Exercise aim:
Locate every line in the data below that contains the word "reflective" and copy each of those lines in full.
======== Records shown ========
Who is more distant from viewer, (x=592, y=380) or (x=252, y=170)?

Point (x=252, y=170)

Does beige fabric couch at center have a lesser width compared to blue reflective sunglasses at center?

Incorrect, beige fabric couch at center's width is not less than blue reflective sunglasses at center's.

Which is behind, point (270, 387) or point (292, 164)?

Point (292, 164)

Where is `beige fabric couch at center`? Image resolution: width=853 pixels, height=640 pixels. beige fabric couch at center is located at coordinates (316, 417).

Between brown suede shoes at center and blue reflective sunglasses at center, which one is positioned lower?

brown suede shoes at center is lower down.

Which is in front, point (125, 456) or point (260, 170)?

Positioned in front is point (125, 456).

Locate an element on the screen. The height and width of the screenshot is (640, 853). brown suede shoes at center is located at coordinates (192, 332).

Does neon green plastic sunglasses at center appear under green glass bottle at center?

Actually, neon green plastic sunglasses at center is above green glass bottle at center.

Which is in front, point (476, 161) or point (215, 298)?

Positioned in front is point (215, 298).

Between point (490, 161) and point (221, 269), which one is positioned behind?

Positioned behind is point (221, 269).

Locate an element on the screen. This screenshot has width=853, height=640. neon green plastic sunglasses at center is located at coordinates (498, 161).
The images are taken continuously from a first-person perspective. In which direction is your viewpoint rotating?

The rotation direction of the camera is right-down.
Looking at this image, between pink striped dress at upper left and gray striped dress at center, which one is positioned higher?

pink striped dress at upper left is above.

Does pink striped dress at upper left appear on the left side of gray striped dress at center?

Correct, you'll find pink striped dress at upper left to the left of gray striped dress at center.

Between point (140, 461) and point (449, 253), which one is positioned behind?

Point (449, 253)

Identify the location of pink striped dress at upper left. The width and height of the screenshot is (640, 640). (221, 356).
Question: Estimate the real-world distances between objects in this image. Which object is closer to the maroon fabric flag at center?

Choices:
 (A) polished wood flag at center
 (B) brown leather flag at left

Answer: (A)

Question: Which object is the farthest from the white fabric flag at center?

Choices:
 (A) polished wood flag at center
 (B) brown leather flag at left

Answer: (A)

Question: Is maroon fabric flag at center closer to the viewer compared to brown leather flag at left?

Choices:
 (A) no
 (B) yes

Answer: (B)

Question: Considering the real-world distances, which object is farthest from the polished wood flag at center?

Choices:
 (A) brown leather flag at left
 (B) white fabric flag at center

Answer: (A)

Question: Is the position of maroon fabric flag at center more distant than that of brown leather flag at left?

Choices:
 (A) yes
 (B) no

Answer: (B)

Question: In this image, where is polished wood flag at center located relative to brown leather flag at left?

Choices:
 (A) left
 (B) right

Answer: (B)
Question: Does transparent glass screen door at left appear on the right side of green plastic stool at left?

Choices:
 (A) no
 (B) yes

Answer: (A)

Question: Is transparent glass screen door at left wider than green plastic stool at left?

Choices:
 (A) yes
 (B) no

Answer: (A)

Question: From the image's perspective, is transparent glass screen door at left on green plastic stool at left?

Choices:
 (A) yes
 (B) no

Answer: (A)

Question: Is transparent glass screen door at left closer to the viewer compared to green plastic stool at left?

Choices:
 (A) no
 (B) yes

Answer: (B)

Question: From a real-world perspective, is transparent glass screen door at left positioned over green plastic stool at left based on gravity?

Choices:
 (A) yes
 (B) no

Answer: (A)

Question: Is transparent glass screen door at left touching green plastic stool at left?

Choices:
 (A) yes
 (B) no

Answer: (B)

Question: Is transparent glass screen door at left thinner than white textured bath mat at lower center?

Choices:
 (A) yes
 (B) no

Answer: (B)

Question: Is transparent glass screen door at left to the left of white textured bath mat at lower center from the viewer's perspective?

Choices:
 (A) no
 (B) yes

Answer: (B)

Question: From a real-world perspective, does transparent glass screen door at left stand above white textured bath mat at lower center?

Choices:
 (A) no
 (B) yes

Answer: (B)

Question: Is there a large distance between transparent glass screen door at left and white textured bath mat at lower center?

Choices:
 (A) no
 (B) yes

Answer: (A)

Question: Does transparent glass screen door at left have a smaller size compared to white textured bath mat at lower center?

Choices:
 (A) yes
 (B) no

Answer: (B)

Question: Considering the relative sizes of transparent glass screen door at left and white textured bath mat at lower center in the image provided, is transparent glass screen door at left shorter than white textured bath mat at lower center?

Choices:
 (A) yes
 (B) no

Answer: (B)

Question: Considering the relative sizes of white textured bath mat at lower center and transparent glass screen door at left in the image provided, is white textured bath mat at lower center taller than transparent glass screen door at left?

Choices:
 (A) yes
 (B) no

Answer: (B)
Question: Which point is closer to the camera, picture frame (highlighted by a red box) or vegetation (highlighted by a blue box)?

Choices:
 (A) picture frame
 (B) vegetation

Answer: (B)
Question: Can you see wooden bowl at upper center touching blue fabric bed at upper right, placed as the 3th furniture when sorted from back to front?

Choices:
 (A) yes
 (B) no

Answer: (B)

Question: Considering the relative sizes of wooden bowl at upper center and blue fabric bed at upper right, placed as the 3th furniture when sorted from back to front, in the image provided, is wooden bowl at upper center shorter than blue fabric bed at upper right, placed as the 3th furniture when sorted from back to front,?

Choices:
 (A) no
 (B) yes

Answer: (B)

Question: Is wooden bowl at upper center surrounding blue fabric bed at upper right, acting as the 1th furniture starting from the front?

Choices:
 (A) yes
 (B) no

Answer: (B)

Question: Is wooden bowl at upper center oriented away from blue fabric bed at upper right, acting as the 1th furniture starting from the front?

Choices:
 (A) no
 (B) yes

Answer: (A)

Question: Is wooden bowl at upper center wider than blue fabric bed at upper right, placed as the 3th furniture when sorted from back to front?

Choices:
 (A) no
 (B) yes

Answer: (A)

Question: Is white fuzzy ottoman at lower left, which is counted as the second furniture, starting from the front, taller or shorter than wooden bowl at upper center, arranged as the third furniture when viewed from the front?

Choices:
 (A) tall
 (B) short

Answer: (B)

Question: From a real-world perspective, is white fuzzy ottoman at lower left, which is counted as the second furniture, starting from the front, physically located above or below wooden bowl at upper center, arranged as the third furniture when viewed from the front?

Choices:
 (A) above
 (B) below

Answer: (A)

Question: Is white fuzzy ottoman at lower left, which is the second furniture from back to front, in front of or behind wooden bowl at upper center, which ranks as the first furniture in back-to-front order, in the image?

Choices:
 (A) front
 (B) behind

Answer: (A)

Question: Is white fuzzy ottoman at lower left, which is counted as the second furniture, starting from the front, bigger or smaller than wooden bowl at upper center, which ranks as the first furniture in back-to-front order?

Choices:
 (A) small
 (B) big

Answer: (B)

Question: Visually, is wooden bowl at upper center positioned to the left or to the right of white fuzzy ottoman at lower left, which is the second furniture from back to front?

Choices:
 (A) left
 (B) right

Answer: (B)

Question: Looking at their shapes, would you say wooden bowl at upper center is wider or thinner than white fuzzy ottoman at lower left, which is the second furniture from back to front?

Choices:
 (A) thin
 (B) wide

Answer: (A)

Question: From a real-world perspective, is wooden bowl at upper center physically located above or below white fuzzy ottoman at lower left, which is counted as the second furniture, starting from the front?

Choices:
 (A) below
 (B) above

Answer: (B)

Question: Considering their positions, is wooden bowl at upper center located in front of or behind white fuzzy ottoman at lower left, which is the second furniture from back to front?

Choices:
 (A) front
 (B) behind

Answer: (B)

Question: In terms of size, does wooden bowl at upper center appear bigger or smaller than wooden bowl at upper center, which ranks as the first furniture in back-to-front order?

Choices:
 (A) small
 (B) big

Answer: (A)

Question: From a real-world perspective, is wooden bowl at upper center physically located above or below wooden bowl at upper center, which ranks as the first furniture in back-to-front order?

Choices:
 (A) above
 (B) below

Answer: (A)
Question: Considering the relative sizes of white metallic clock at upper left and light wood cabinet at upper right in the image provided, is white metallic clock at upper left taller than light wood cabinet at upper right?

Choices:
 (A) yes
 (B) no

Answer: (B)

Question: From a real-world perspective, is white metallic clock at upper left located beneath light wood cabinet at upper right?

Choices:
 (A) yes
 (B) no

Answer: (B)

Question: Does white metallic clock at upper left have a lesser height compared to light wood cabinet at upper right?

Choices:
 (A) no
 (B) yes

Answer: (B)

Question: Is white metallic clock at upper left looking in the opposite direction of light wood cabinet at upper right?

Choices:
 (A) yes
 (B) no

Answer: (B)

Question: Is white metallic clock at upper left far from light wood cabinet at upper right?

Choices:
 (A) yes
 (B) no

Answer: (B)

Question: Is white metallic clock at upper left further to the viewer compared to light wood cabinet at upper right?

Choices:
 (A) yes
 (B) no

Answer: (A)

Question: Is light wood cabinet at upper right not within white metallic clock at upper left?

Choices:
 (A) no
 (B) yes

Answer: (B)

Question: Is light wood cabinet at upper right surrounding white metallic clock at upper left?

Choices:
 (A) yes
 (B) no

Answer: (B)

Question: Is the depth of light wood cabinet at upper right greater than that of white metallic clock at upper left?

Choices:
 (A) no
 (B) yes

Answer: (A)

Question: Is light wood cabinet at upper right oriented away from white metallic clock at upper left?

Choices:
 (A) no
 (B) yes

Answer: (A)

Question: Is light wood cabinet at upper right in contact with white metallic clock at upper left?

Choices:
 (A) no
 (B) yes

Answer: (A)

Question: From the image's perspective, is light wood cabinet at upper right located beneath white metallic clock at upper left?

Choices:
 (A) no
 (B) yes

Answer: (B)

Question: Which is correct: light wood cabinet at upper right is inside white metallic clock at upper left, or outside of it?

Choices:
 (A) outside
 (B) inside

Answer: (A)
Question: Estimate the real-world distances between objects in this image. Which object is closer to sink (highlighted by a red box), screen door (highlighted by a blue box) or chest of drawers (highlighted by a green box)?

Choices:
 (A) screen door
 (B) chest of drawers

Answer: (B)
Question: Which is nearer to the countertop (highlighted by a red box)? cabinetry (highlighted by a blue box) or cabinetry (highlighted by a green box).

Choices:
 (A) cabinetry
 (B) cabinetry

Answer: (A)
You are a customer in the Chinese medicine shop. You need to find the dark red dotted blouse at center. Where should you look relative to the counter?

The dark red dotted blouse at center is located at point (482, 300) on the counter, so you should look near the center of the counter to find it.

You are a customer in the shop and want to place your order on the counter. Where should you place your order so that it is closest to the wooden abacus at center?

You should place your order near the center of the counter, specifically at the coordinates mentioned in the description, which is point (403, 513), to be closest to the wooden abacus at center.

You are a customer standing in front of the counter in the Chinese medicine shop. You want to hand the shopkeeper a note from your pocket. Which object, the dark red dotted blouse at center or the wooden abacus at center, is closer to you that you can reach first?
========
The result:
Does beige fabric couch at center have a lesser width compared to blue reflective sunglasses at center?
Incorrect, beige fabric couch at center's width is not less than blue reflective sunglasses at center's.
Between brown suede shoes at center and blue reflective sunglasses at center, which one is positioned lower?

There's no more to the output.